**EXERCISE REQUIREMENTS:**
Reproduce each of the following entries verbatim, line for line.

[Collected data entries]
>>>>>
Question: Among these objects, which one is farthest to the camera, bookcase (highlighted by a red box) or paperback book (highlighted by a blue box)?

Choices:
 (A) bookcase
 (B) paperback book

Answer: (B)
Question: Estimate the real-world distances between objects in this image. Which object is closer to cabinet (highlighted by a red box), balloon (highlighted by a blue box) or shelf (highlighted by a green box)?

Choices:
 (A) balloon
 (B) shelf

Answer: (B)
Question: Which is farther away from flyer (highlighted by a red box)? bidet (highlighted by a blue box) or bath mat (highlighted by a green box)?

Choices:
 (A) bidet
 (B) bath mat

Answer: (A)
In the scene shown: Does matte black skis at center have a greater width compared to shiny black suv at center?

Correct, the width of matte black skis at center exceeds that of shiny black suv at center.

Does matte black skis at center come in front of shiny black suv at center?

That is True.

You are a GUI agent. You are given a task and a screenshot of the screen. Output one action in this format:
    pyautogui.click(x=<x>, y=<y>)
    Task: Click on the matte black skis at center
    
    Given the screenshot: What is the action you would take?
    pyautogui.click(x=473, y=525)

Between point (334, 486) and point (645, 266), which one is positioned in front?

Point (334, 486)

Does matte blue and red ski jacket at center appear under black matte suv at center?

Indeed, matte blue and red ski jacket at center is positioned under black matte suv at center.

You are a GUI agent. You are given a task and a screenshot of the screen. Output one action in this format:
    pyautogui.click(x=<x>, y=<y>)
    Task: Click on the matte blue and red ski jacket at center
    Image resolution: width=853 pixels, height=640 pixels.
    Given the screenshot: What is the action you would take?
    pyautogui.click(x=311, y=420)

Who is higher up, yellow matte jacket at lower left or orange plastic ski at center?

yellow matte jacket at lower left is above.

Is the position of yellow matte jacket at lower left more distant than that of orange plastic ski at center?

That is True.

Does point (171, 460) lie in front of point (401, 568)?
<<<<<
**WRITTEN RESPONSE:**
Question: Among these objects, which one is farthest to the camera, bookcase (highlighted by a red box) or paperback book (highlighted by a blue box)?

Choices:
 (A) bookcase
 (B) paperback book

Answer: (B)
Question: Estimate the real-world distances between objects in this image. Which object is closer to cabinet (highlighted by a red box), balloon (highlighted by a blue box) or shelf (highlighted by a green box)?

Choices:
 (A) balloon
 (B) shelf

Answer: (B)
Question: Which is farther away from flyer (highlighted by a red box)? bidet (highlighted by a blue box) or bath mat (highlighted by a green box)?

Choices:
 (A) bidet
 (B) bath mat

Answer: (A)
In the scene shown: Does matte black skis at center have a greater width compared to shiny black suv at center?

Correct, the width of matte black skis at center exceeds that of shiny black suv at center.

Does matte black skis at center come in front of shiny black suv at center?

That is True.

You are a GUI agent. You are given a task and a screenshot of the screen. Output one action in this format:
    pyautogui.click(x=<x>, y=<y>)
    Task: Click on the matte black skis at center
    
    Given the screenshot: What is the action you would take?
    pyautogui.click(x=473, y=525)

Between point (334, 486) and point (645, 266), which one is positioned in front?

Point (334, 486)

Does matte blue and red ski jacket at center appear under black matte suv at center?

Indeed, matte blue and red ski jacket at center is positioned under black matte suv at center.

You are a GUI agent. You are given a task and a screenshot of the screen. Output one action in this format:
    pyautogui.click(x=<x>, y=<y>)
    Task: Click on the matte blue and red ski jacket at center
    Image resolution: width=853 pixels, height=640 pixels.
    Given the screenshot: What is the action you would take?
    pyautogui.click(x=311, y=420)

Who is higher up, yellow matte jacket at lower left or orange plastic ski at center?

yellow matte jacket at lower left is above.

Is the position of yellow matte jacket at lower left more distant than that of orange plastic ski at center?

That is True.

Does point (171, 460) lie in front of point (401, 568)?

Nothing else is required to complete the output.